Copy the lines below exactly, starting at the one with "none -> brown brick B9:C10 level 2" and ending at the one with "none -> lime cone A6 level 2", and leave out any picture.

── Source material

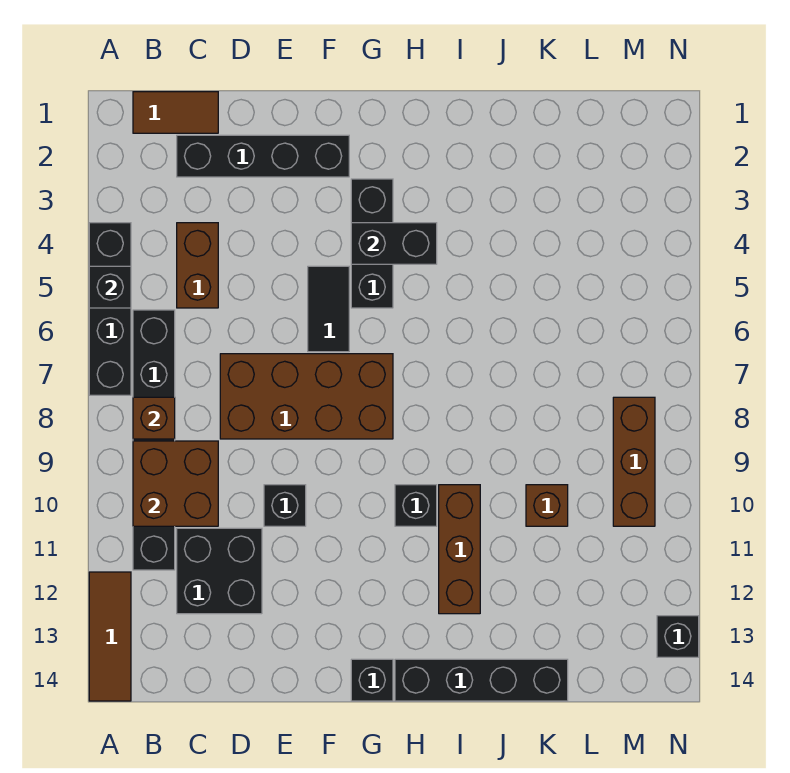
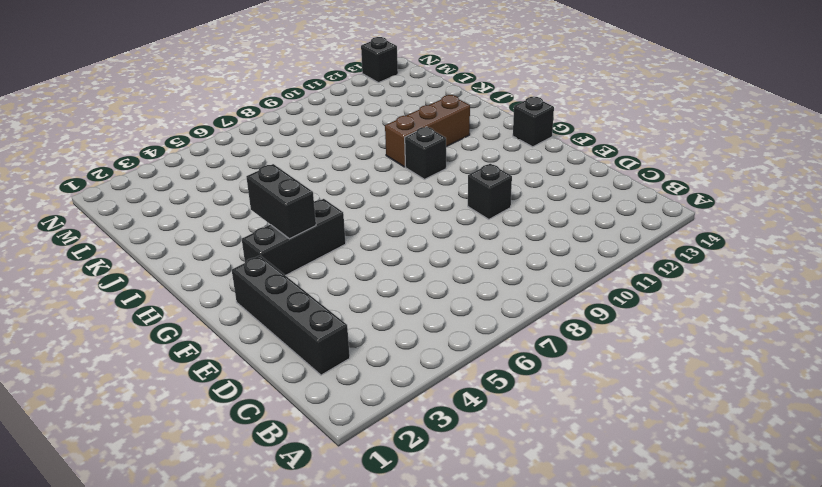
none -> black brick A4:A7 level 1
none -> brown tile A12:A14 level 1
none -> brown tile B1:C1 level 1

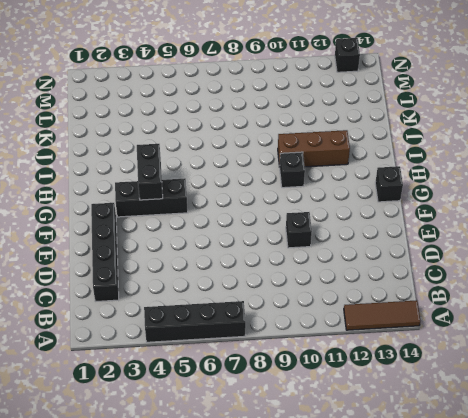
none -> brown tile B1:C1 level 1
none -> black brick B6:B11 level 1
none -> brown brick C4:C5 level 1

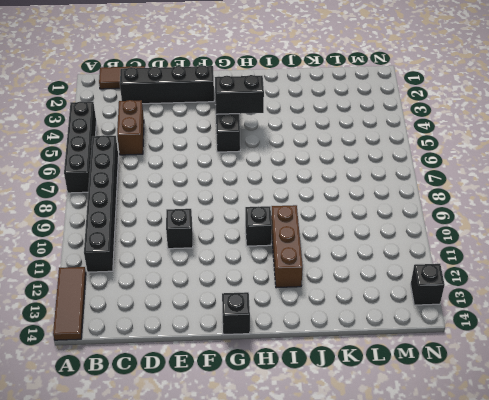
none -> black brick C11:D12 level 1
none -> brown brick D7:G8 level 1
none -> black tile F5:F6 level 1

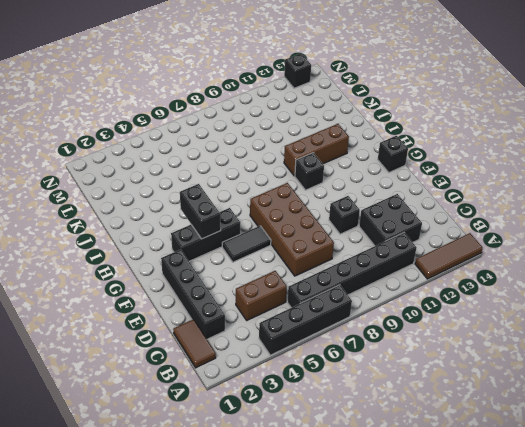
none -> black brick H14:K14 level 1
none -> brown brick K10 level 1
none -> brown brick M8:M10 level 1

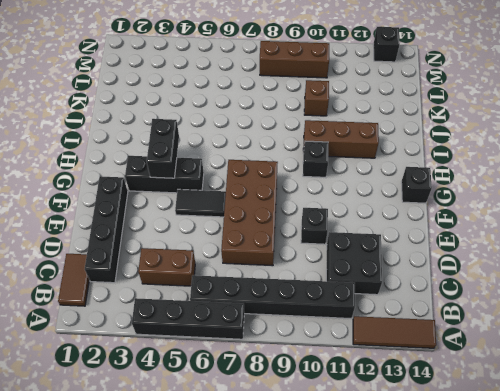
none -> black brick H14:K14 level 1
none -> black brick A5 level 2
none -> brown brick B8 level 2

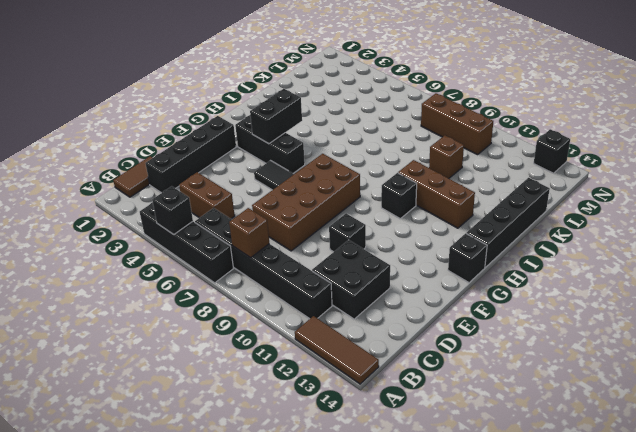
none -> brown brick B9:C10 level 2

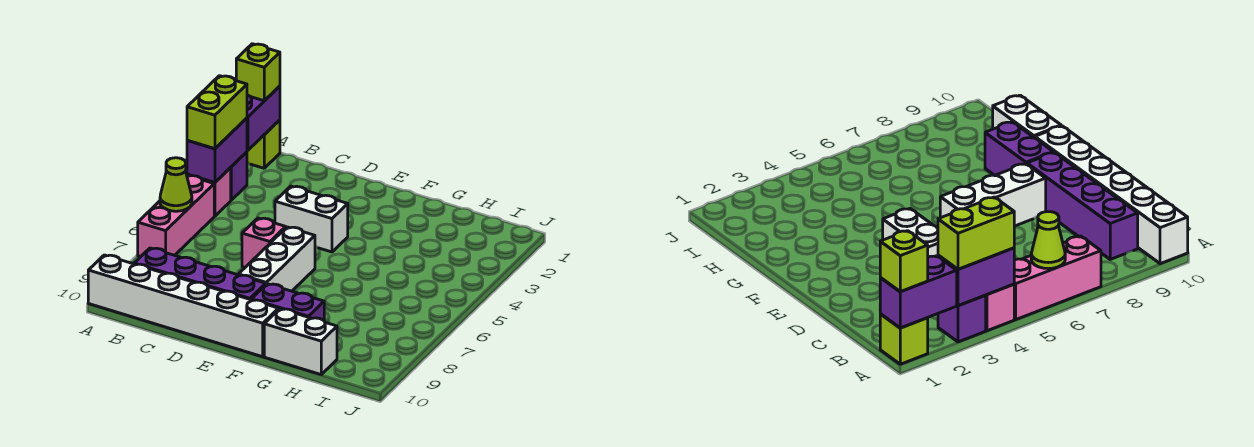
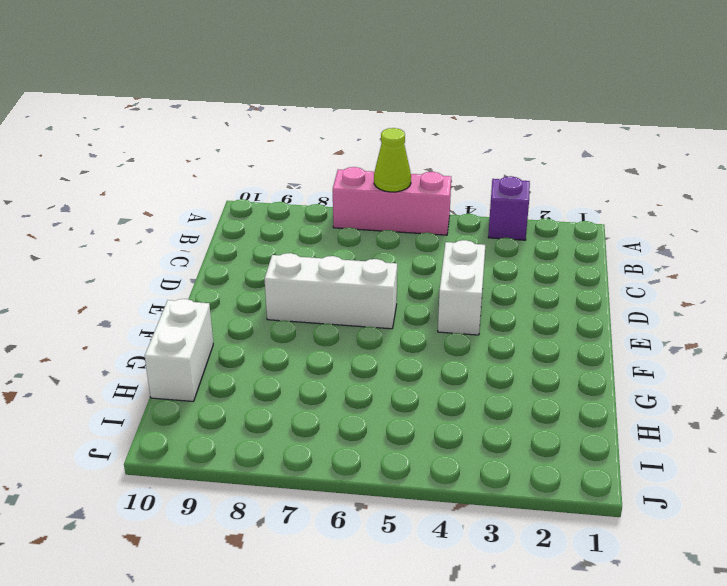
none -> lime brick A1 level 1
none -> pink brick A4 level 1
none -> white brick A10:F10 level 1

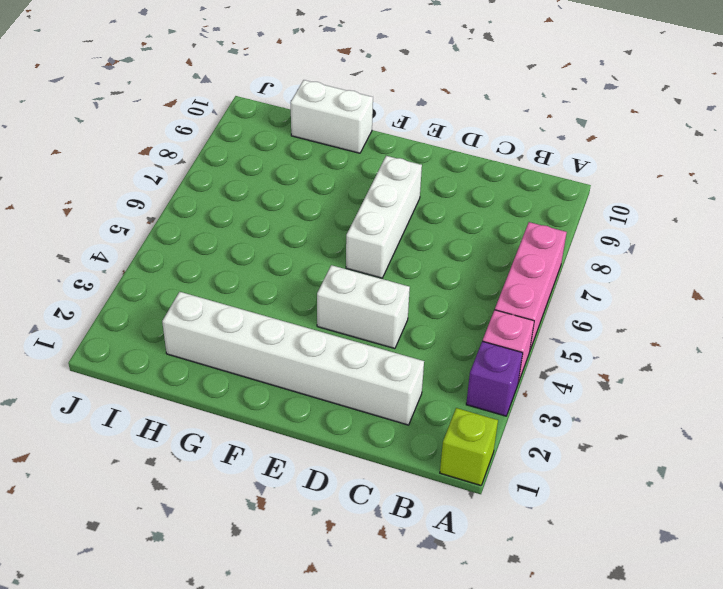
white brick C2:H2 level 1 -> white brick A10:F10 level 1
none -> purple brick B9:E9 level 1
none -> pink brick D6 level 1
none -> purple brick F9:G9 level 1

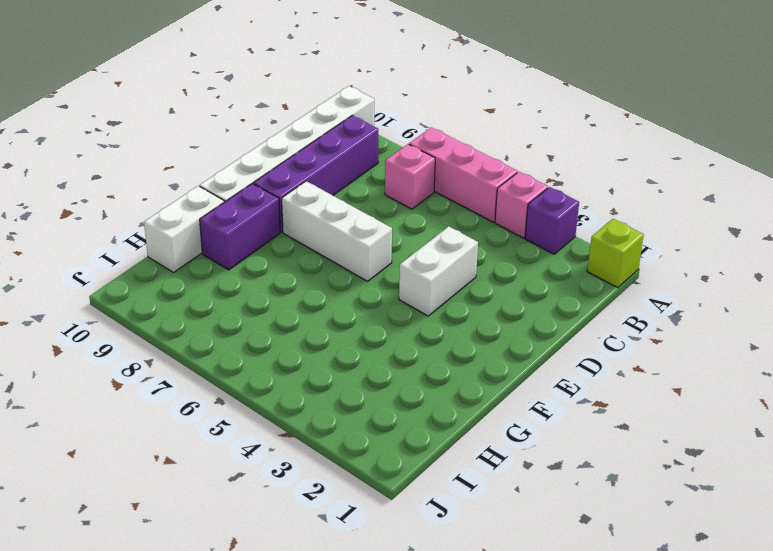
pink brick B7 level 1 -> pink brick D6 level 1
none -> purple brick A1:A2 level 2
none -> purple brick A3:A4 level 2
none -> lime cone A6 level 2

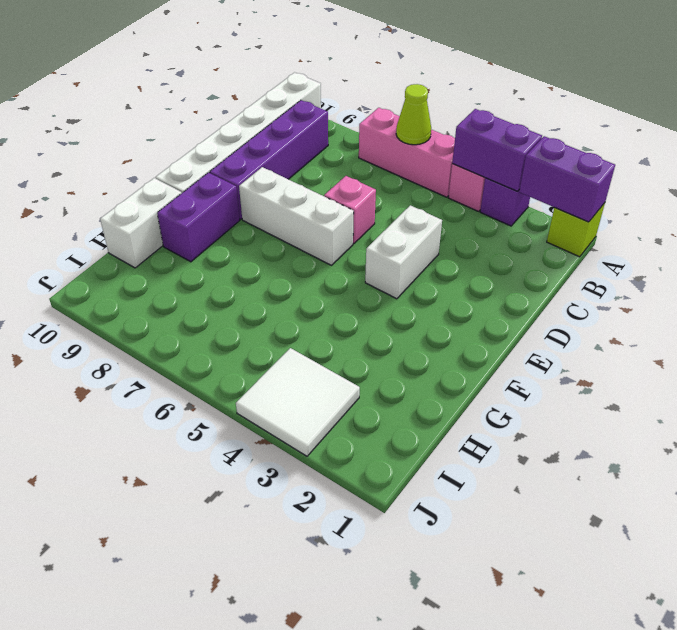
white tile I3:J4 level 1 -> none
none -> lime brick A1 level 3
none -> lime brick A3:A4 level 3

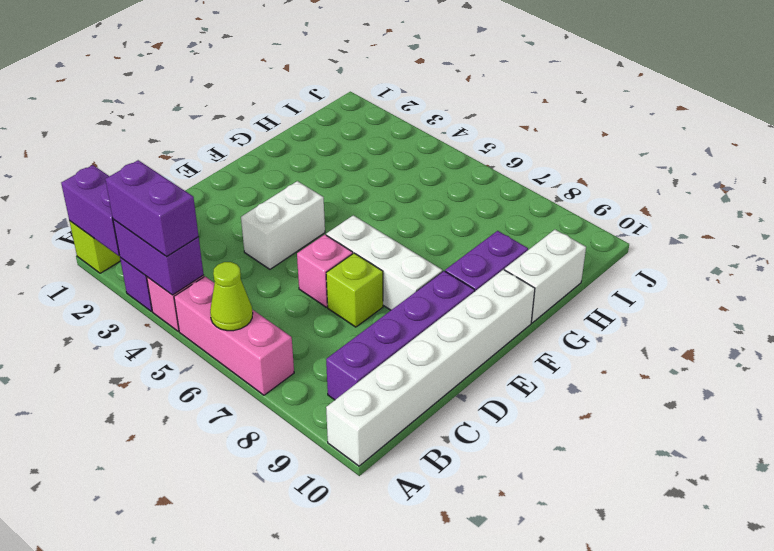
purple brick A3:A4 level 3 -> lime brick A3:A4 level 3
lime brick D7 level 1 -> lime brick A1 level 3

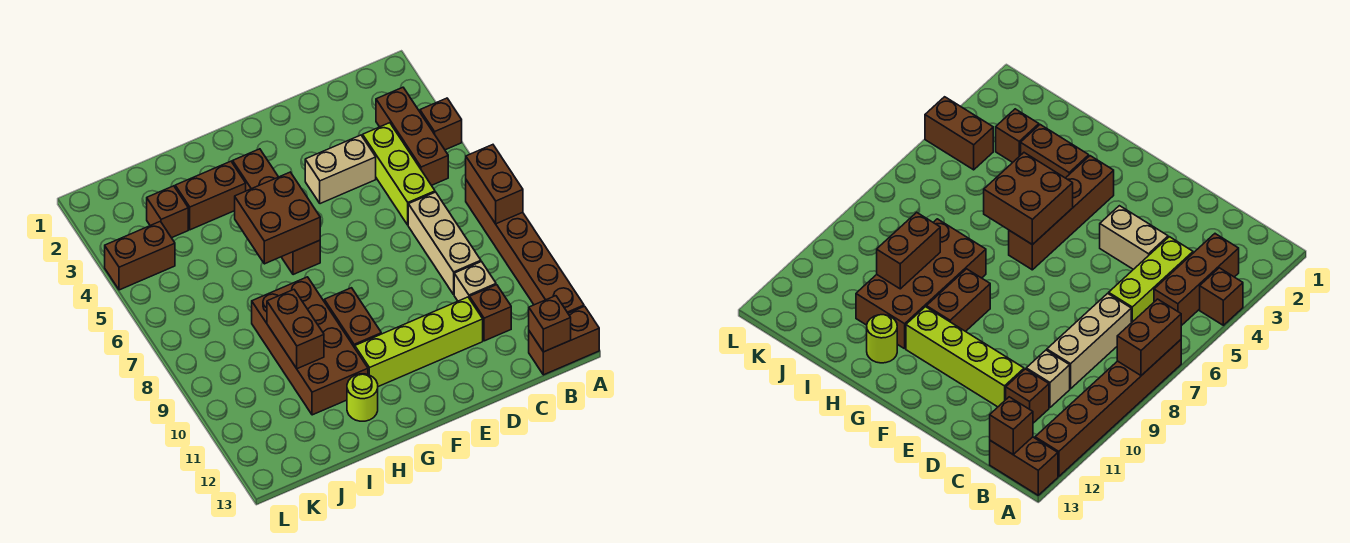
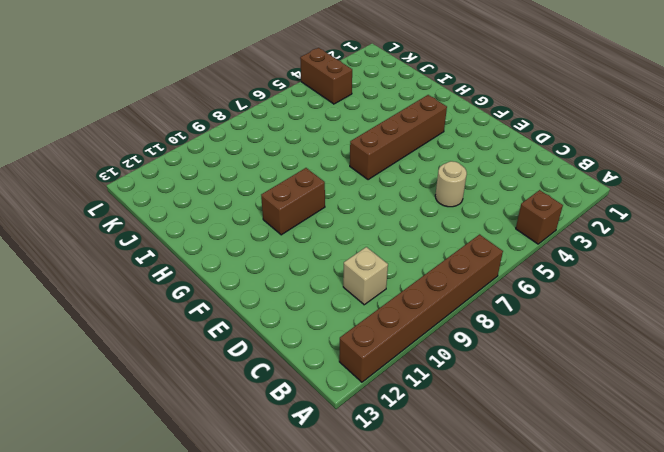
tan round brick D5 level 1 -> none
none -> brown brick A13:B13 level 1
none -> brown brick B3:B5 level 1
none -> lime brick C4:C6 level 1

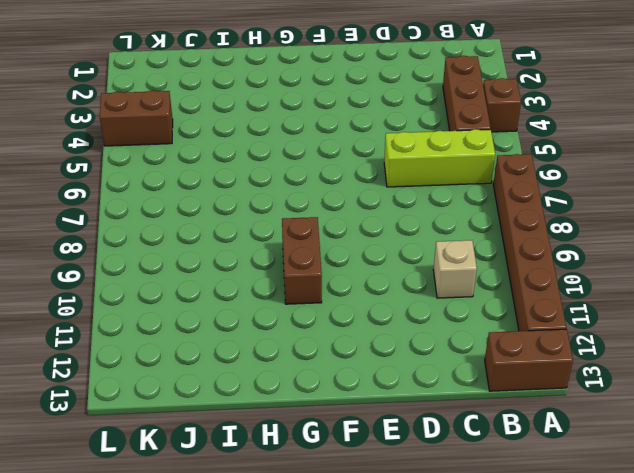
lime brick B6:D6 level 1 -> lime brick C4:C6 level 1
none -> tan brick C7:C9 level 1
none -> brown brick C11 level 1
none -> tan brick D4:E4 level 1

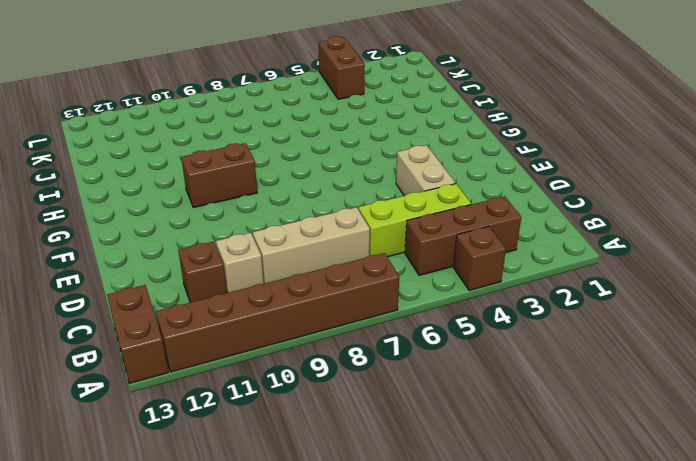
none -> lime brick D11:G11 level 1
none -> brown brick G3:G6 level 1
none -> brown brick H3:I3 level 1

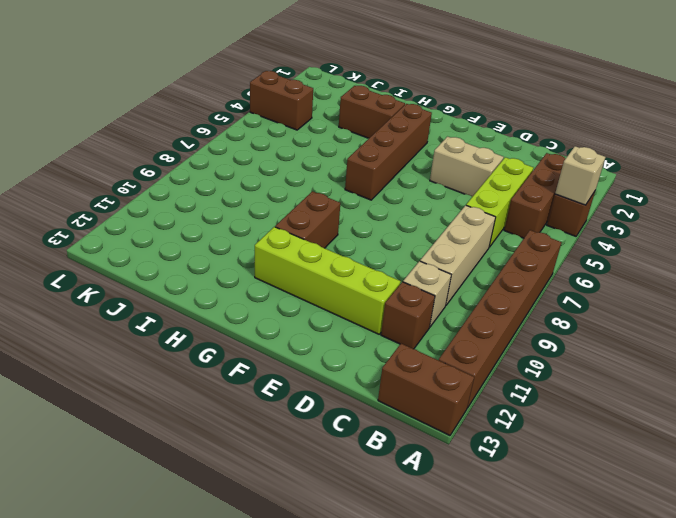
tan brick A4 level 2 -> none
none -> brown brick H8:I11 level 1
none -> lime round brick H12 level 1
none -> brown brick J3 level 1

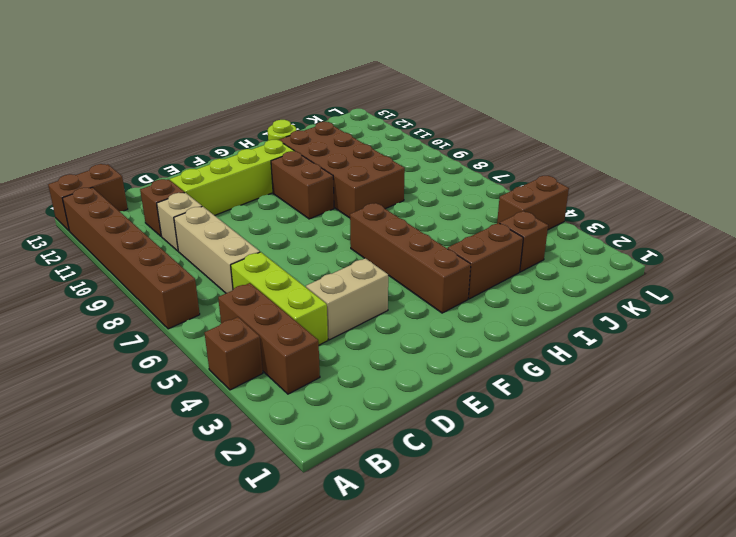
none -> brown brick A7:A8 level 2
none -> brown brick B13 level 2
none -> brown brick G5:H6 level 2

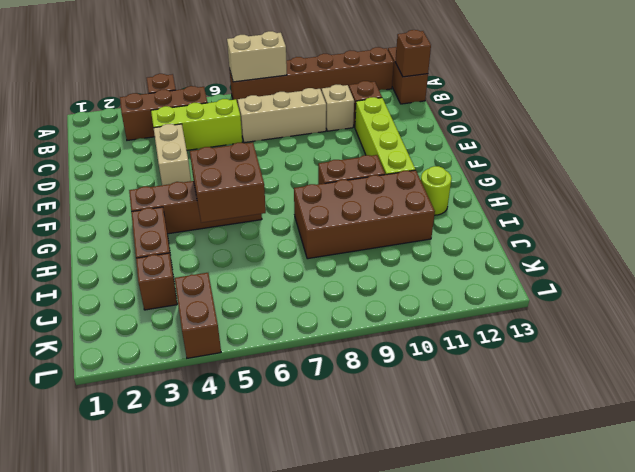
tan brick A7:A8 level 2 -> brown brick A7:A8 level 2
none -> brown brick I9:I10 level 2

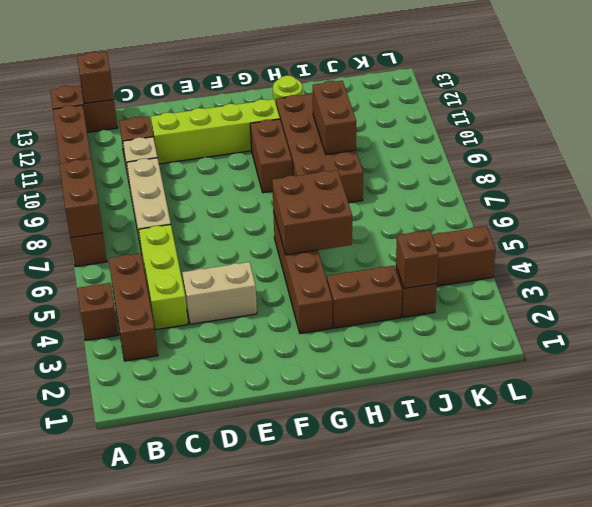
brown brick J3 level 2 -> none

────

Answer area:
none -> brown brick B9:C10 level 2

none -> lime brick A1 level 1
none -> pink brick A4 level 1
none -> white brick A10:F10 level 1

white brick C2:H2 level 1 -> white brick A10:F10 level 1
none -> purple brick B9:E9 level 1
none -> pink brick D6 level 1
none -> purple brick F9:G9 level 1

pink brick B7 level 1 -> pink brick D6 level 1
none -> purple brick A1:A2 level 2
none -> purple brick A3:A4 level 2
none -> lime cone A6 level 2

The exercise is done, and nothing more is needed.